DATA LISTING

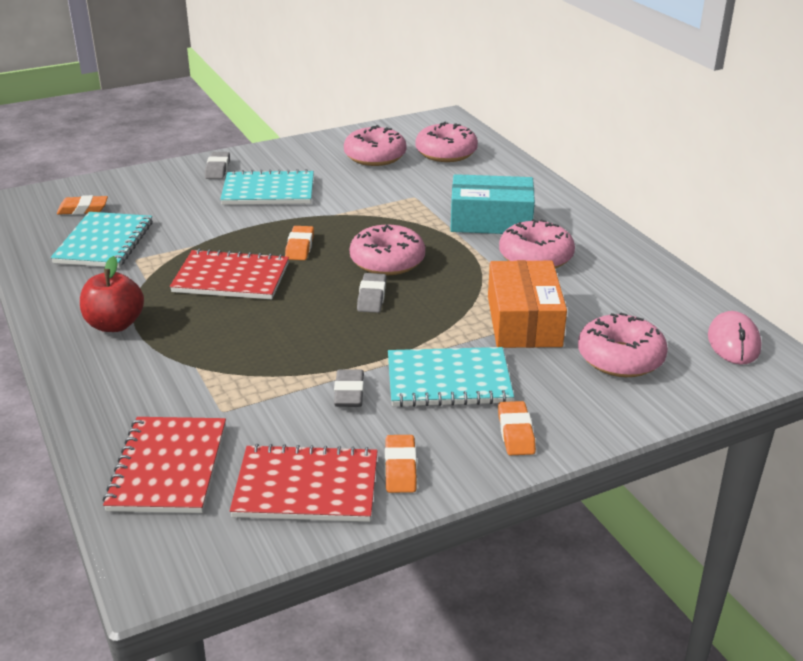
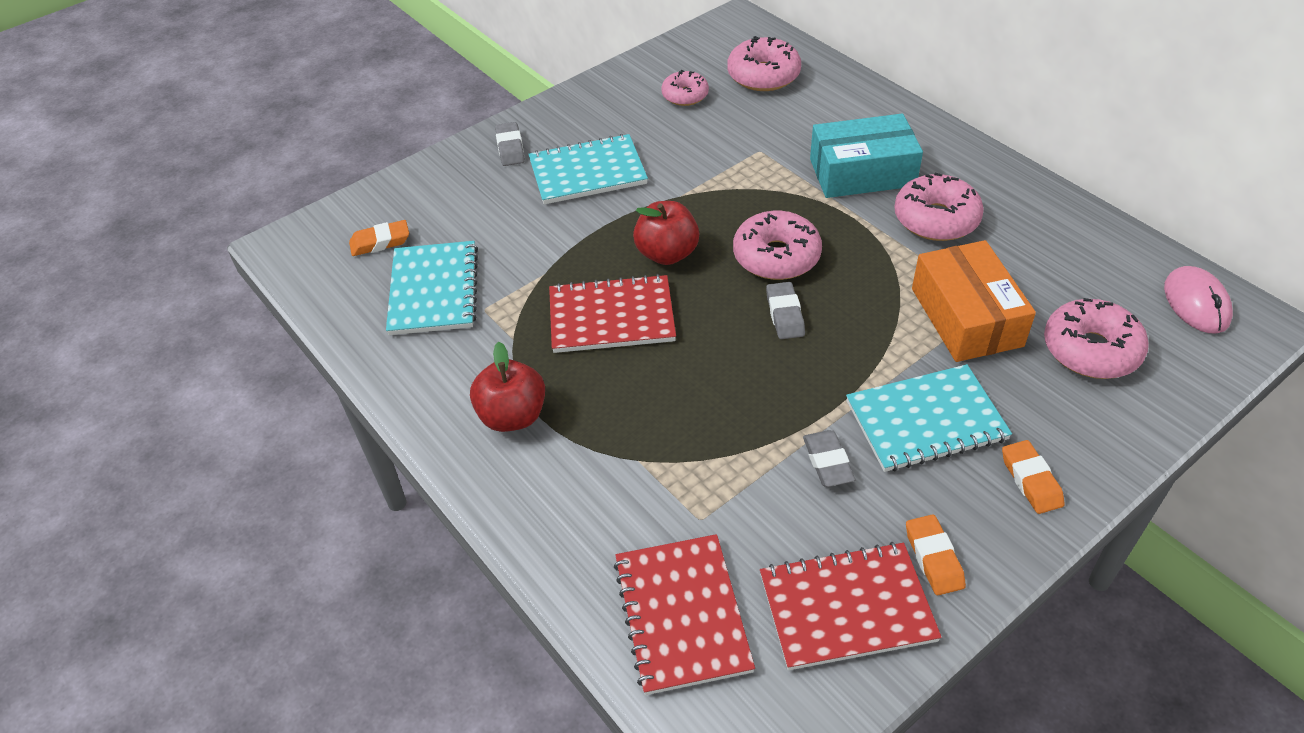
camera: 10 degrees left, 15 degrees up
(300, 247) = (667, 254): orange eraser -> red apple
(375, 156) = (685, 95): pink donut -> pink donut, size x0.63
---
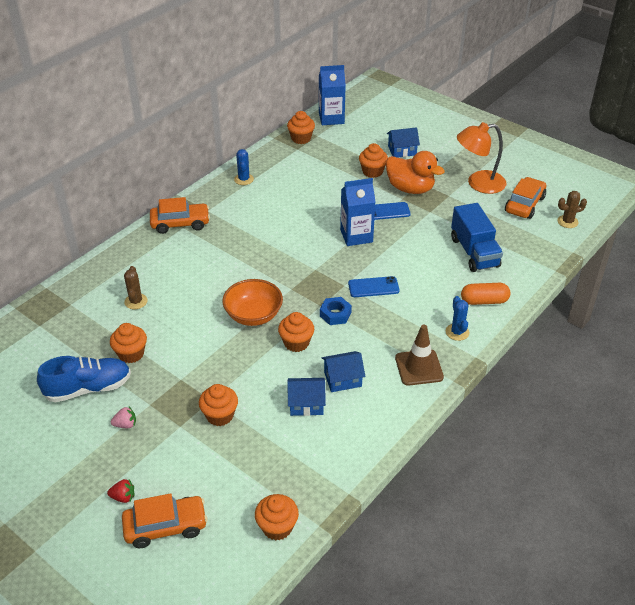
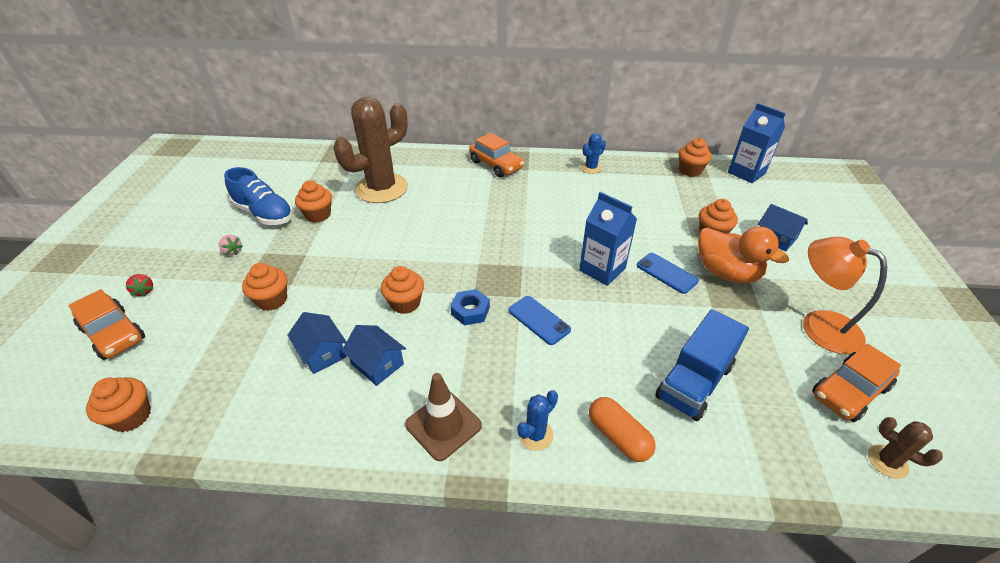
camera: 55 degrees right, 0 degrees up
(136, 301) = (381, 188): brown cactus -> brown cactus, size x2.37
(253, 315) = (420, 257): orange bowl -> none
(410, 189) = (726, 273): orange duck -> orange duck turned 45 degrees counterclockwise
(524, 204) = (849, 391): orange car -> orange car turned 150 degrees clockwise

WORK REQUEST
Which lines in the listing have the string "degrees"? Pick them out and copy them.

OUTPUT
camera: 10 degrees left, 15 degrees up
camera: 55 degrees right, 0 degrees up
(410, 189) = (726, 273): orange duck -> orange duck turned 45 degrees counterclockwise
(524, 204) = (849, 391): orange car -> orange car turned 150 degrees clockwise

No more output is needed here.